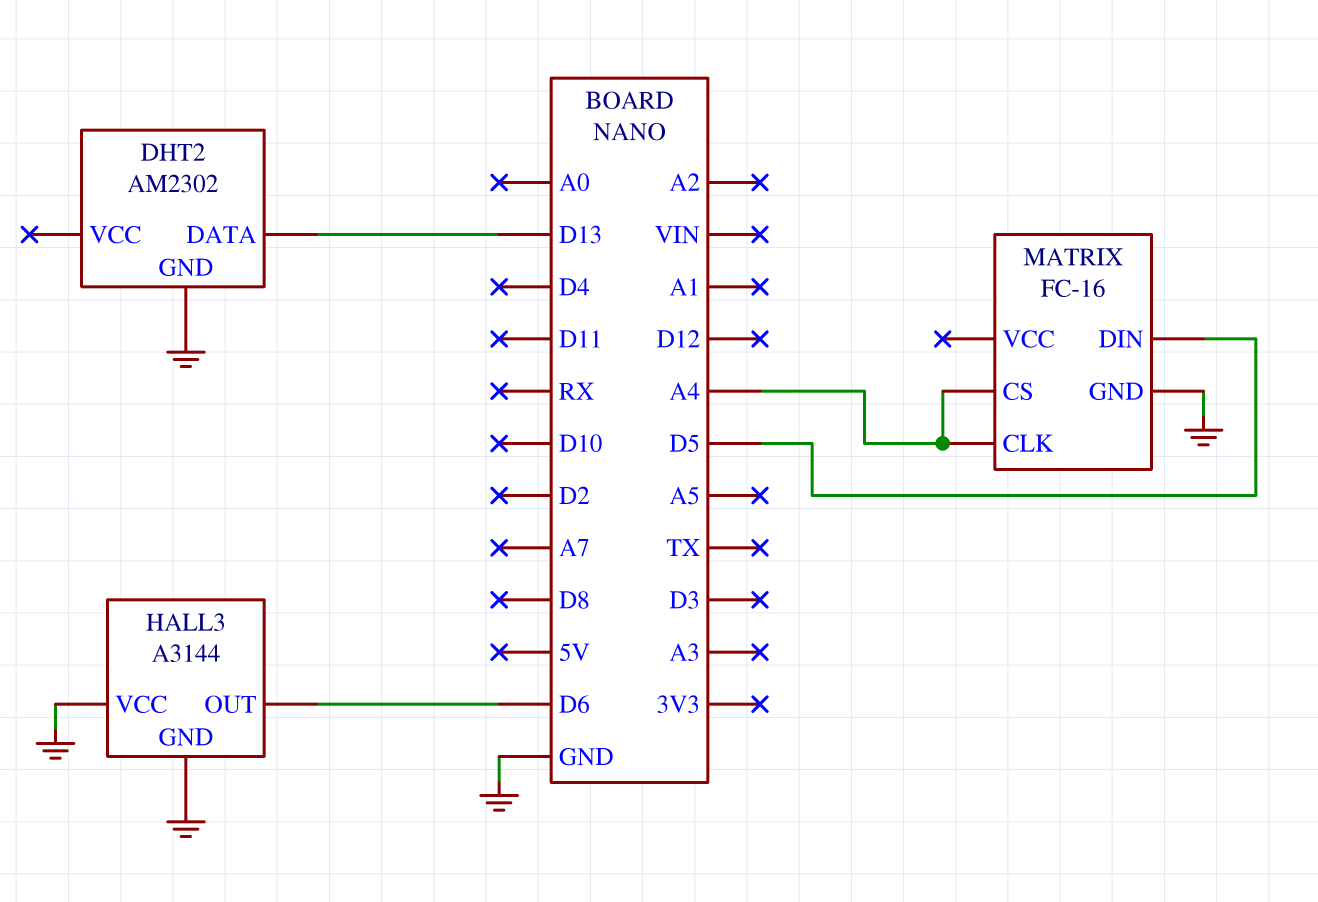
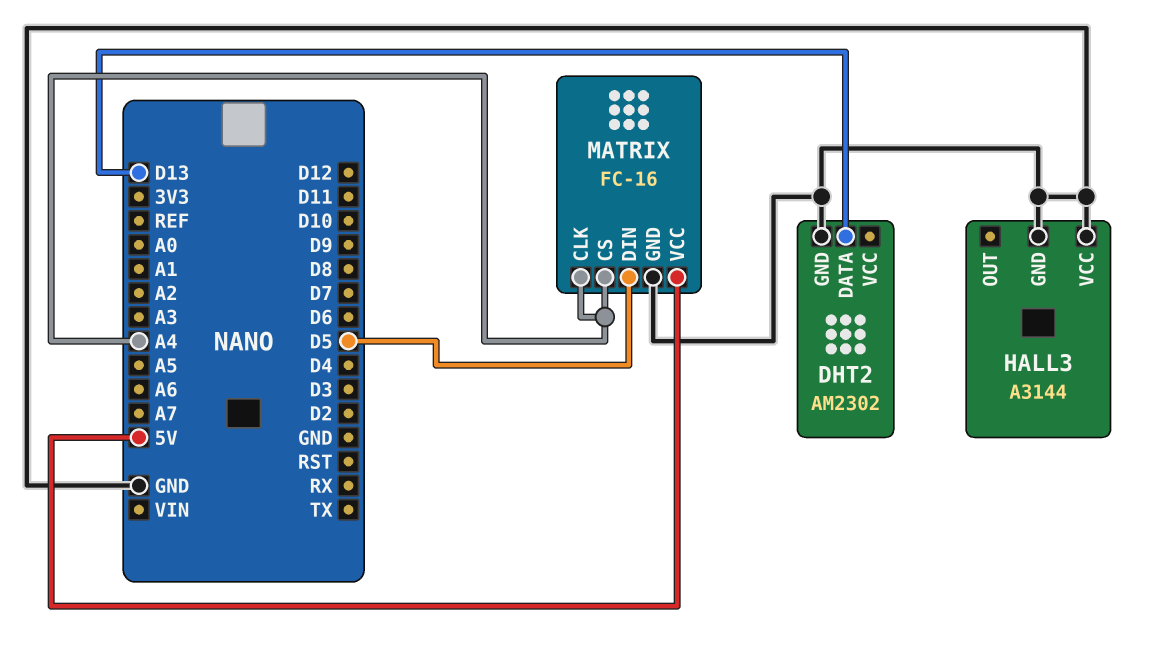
HALL3 pin OUT: D6 -> none
MATRIX pin VCC: none -> 5V

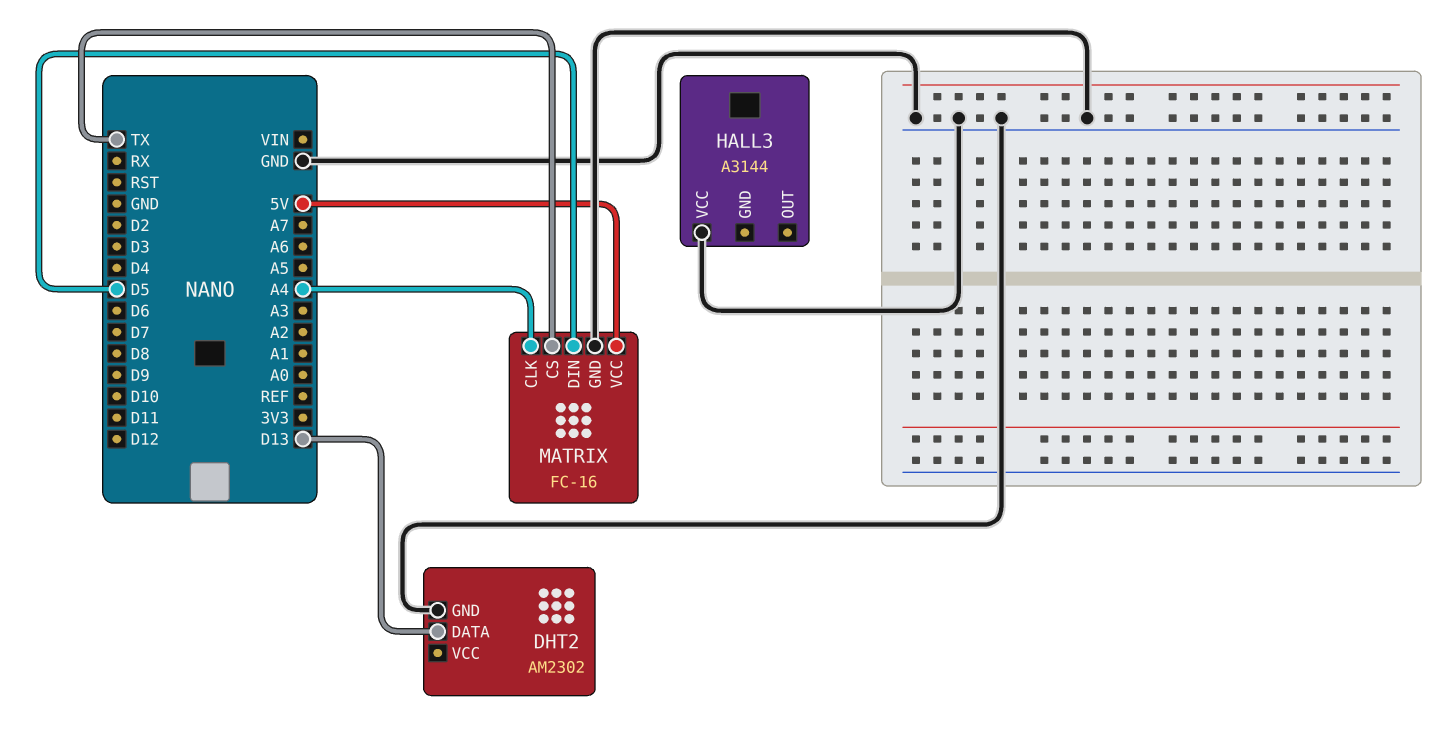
HALL3 pin GND: GND -> none
MATRIX pin CS: A4 -> TX

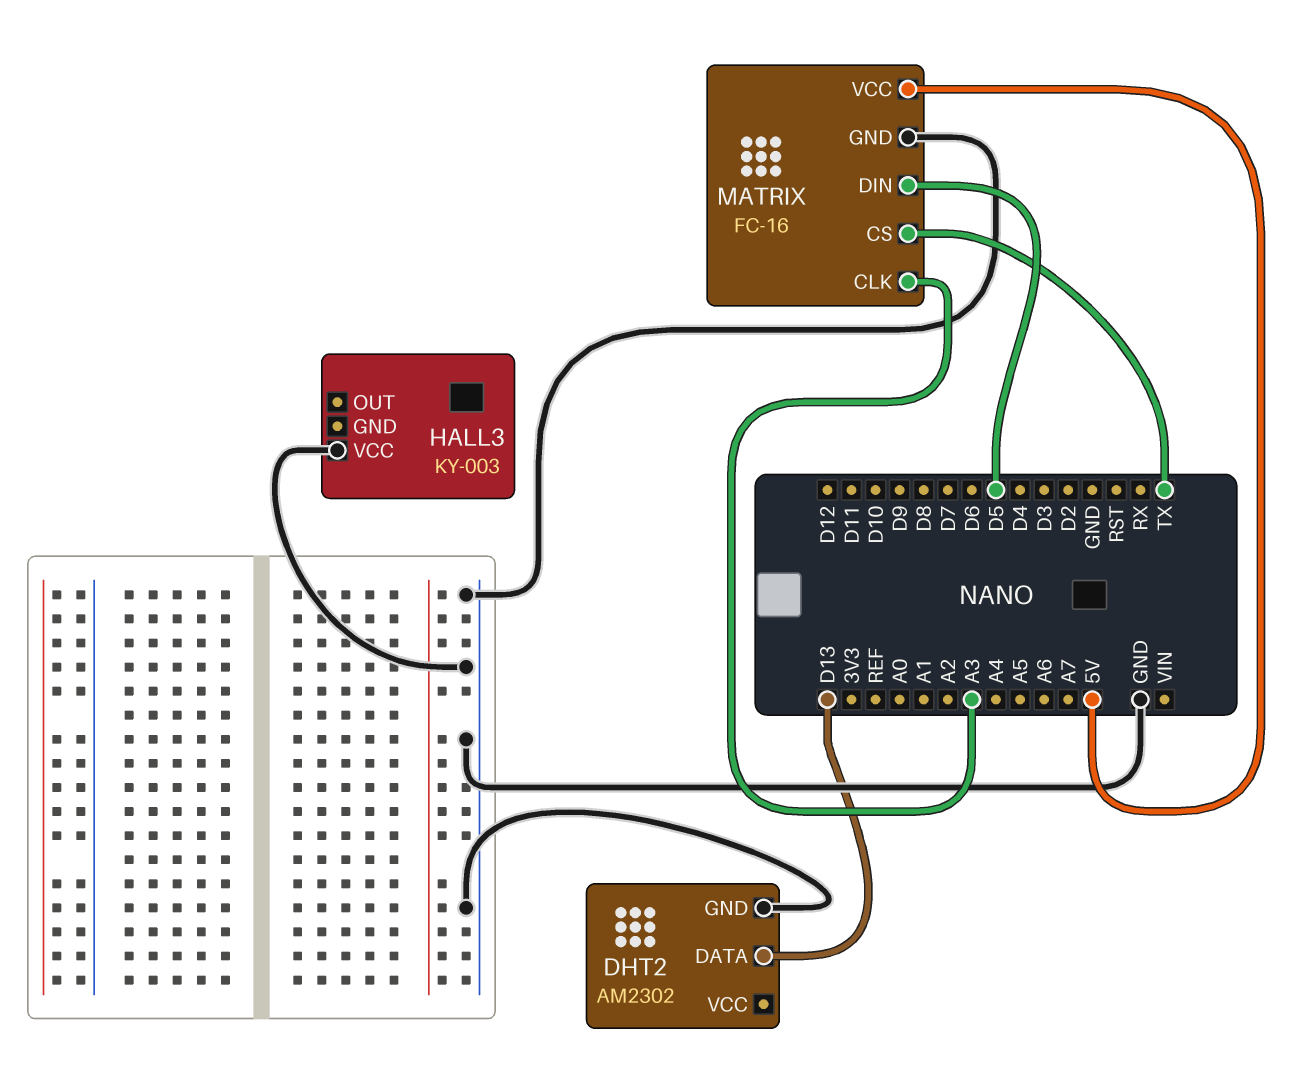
HALL3: A3144 -> KY-003
MATRIX pin CLK: A4 -> A3

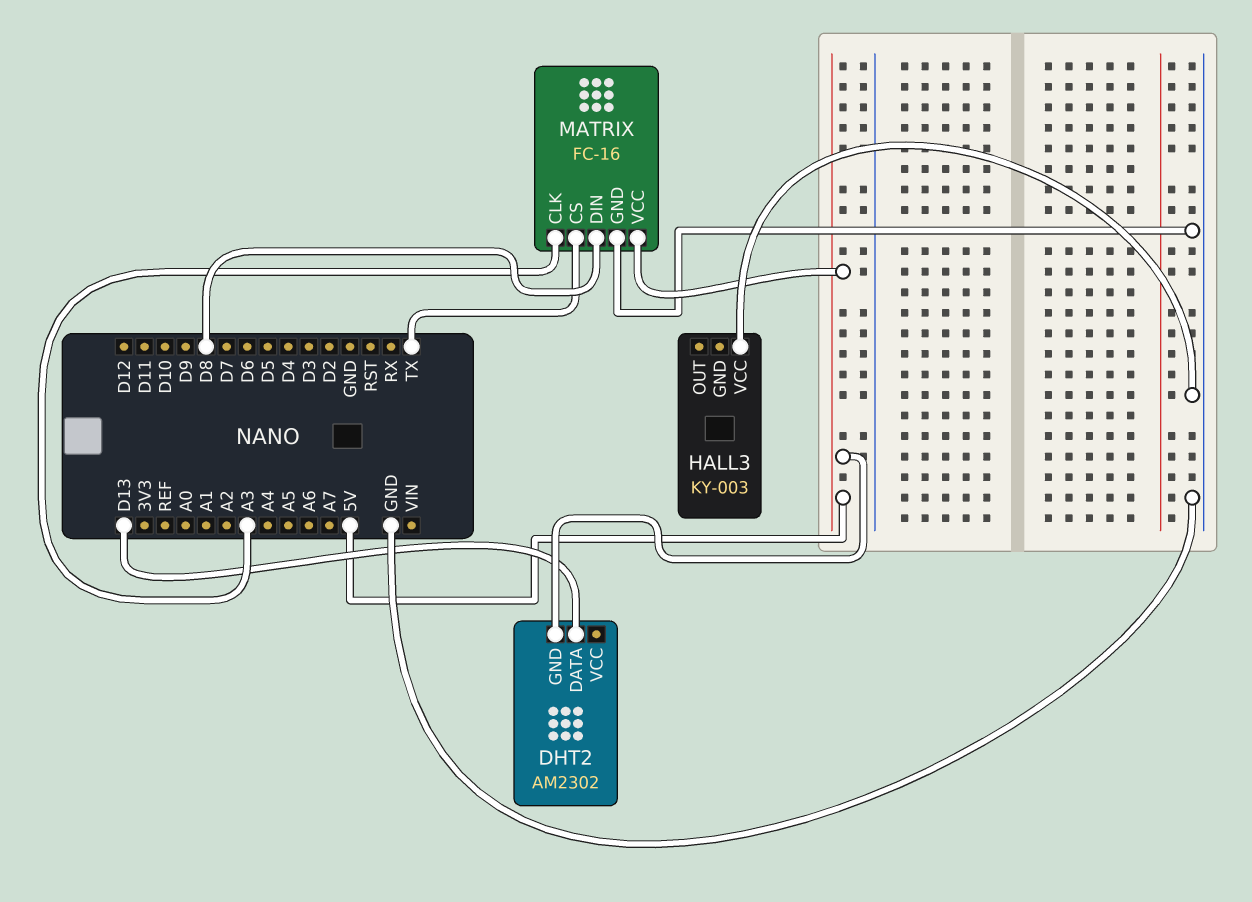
DHT2 pin GND: GND -> 5V
MATRIX pin DIN: D5 -> D8

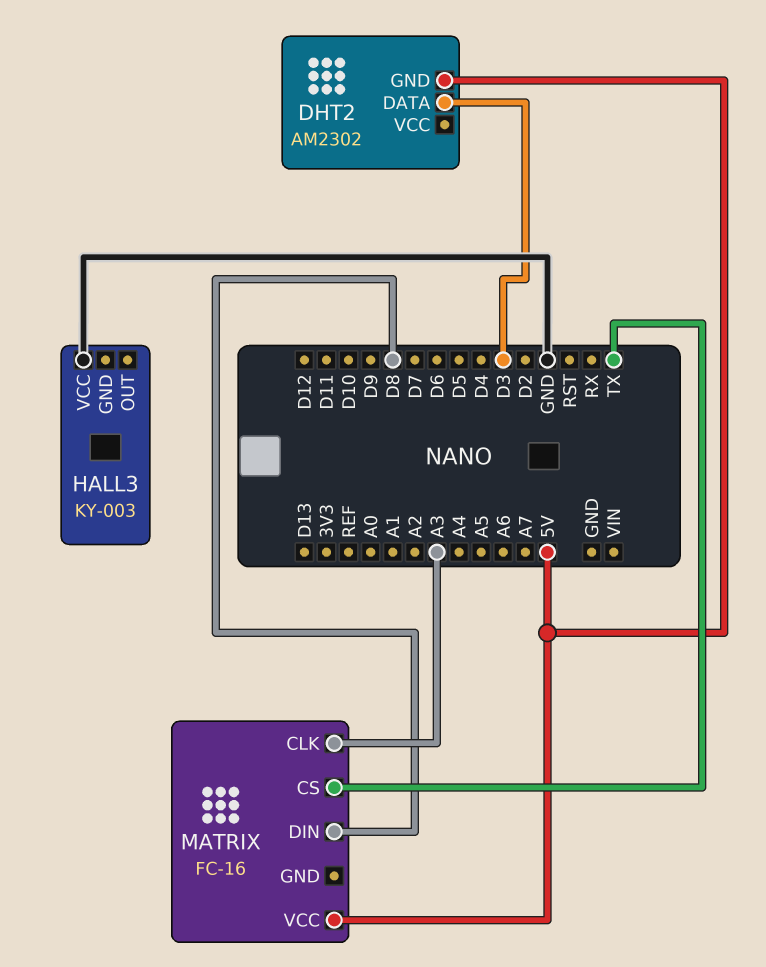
DHT2 pin DATA: D13 -> D3
MATRIX pin GND: GND -> none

____

**WORK TO BE COMPLETED**
Provide every line from the material that contains the word "MATRIX".

**WRITTEN REPLY**
MATRIX pin VCC: none -> 5V
MATRIX pin CS: A4 -> TX
MATRIX pin CLK: A4 -> A3
MATRIX pin DIN: D5 -> D8
MATRIX pin GND: GND -> none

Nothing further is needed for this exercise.